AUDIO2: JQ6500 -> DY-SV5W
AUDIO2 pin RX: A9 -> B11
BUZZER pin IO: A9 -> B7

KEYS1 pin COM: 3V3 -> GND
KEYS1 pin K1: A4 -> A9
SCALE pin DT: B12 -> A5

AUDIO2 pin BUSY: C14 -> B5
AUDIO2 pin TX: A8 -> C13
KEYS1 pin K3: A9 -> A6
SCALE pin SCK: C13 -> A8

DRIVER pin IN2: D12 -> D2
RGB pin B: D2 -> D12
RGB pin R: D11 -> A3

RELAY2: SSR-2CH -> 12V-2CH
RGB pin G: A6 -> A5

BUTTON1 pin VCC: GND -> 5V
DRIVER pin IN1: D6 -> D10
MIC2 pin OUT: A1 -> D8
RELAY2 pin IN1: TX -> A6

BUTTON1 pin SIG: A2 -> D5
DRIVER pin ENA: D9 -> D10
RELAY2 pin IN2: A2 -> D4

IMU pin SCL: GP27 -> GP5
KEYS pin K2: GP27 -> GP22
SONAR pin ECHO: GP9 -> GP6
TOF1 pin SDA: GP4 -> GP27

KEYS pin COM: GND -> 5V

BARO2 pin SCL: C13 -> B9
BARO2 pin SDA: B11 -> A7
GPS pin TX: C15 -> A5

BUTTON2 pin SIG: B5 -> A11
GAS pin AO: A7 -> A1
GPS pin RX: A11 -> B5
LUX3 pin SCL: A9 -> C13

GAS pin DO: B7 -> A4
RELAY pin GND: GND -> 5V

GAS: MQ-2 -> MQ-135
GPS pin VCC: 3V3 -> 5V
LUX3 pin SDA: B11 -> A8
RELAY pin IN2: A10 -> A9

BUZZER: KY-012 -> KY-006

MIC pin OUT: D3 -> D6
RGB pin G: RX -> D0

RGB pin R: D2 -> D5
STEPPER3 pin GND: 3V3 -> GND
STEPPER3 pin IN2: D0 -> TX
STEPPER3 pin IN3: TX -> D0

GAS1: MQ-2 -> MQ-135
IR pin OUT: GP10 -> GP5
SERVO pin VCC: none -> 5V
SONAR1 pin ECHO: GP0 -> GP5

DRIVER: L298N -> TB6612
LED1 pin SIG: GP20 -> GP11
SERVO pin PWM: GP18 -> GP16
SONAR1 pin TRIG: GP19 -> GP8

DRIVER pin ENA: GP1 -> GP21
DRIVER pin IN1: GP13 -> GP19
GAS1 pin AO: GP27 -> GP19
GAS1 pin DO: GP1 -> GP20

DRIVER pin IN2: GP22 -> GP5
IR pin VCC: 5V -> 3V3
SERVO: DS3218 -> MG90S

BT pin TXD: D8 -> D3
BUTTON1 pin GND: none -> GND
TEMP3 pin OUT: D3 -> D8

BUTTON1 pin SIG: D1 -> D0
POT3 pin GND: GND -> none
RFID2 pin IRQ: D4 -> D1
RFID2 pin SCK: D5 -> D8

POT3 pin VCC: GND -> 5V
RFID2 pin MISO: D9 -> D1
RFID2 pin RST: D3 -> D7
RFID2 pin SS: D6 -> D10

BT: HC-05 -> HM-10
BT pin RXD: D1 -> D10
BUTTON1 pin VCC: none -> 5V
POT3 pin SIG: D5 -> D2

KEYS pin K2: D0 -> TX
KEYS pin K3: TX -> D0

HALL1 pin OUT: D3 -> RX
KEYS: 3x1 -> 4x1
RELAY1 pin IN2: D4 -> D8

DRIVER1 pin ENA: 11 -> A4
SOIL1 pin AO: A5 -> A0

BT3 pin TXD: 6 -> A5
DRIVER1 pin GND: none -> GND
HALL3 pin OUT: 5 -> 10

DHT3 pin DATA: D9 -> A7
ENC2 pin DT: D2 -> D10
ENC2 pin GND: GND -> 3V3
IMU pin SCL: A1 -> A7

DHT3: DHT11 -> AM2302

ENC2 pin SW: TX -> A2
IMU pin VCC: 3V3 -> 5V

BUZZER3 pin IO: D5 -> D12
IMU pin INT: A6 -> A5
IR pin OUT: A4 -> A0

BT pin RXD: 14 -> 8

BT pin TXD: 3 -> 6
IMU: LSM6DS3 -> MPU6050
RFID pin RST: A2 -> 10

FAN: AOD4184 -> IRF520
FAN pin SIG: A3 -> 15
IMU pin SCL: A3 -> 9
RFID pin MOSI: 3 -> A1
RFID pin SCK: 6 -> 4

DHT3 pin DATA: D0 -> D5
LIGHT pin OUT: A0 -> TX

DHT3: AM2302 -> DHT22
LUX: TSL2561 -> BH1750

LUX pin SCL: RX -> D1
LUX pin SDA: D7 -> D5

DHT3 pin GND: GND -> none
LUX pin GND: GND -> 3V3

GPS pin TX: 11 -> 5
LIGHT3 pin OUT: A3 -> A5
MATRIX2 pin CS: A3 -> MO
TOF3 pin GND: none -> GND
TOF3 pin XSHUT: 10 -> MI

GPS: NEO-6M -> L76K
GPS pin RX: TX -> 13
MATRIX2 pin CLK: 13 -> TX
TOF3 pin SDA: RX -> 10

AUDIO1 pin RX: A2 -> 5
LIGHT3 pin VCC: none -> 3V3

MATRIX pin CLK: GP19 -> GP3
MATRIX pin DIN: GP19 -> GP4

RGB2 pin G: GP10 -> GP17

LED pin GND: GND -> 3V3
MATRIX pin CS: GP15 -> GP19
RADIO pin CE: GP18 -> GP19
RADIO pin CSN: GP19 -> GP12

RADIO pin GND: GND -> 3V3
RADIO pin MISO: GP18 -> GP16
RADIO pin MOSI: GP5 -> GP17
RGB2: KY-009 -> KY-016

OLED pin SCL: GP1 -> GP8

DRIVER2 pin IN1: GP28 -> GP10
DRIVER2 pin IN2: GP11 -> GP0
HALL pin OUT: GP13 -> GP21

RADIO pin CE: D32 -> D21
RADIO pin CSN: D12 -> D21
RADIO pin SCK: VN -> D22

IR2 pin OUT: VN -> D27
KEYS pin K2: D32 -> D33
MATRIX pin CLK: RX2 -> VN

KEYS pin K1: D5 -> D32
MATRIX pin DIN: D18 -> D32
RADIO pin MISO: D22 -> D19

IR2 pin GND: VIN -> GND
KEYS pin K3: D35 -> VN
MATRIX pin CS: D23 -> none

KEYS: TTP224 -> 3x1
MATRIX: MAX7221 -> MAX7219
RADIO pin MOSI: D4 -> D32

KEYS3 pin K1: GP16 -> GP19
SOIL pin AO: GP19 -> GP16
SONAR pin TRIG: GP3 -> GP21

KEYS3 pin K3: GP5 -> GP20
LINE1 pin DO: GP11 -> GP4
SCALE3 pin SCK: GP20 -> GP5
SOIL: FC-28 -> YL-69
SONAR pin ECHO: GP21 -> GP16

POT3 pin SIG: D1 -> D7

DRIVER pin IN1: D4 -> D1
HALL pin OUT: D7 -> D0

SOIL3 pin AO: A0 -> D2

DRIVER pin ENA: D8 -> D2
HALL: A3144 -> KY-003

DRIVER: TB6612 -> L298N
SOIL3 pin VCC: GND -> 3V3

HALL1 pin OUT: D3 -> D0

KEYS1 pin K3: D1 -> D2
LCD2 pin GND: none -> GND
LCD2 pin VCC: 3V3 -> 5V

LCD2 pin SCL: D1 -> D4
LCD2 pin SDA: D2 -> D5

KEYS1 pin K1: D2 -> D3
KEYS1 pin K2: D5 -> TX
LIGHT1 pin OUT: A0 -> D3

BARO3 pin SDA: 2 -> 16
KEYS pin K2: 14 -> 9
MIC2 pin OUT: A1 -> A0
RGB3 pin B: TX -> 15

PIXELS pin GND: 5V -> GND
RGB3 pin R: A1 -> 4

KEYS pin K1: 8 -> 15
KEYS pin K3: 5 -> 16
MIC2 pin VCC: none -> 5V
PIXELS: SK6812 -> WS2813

----------------------------------------

Among the entries above, locate the lines containing "SOIL pin AO: GP19 -> GP16" and "RGB3 pin R: A1 -> 4", and transcribe exactly those two lines and all lines between.

◆ Response to this task
SOIL pin AO: GP19 -> GP16
SONAR pin TRIG: GP3 -> GP21

KEYS3 pin K3: GP5 -> GP20
LINE1 pin DO: GP11 -> GP4
SCALE3 pin SCK: GP20 -> GP5
SOIL: FC-28 -> YL-69
SONAR pin ECHO: GP21 -> GP16

POT3 pin SIG: D1 -> D7

DRIVER pin IN1: D4 -> D1
HALL pin OUT: D7 -> D0

SOIL3 pin AO: A0 -> D2

DRIVER pin ENA: D8 -> D2
HALL: A3144 -> KY-003

DRIVER: TB6612 -> L298N
SOIL3 pin VCC: GND -> 3V3

HALL1 pin OUT: D3 -> D0

KEYS1 pin K3: D1 -> D2
LCD2 pin GND: none -> GND
LCD2 pin VCC: 3V3 -> 5V

LCD2 pin SCL: D1 -> D4
LCD2 pin SDA: D2 -> D5

KEYS1 pin K1: D2 -> D3
KEYS1 pin K2: D5 -> TX
LIGHT1 pin OUT: A0 -> D3

BARO3 pin SDA: 2 -> 16
KEYS pin K2: 14 -> 9
MIC2 pin OUT: A1 -> A0
RGB3 pin B: TX -> 15

PIXELS pin GND: 5V -> GND
RGB3 pin R: A1 -> 4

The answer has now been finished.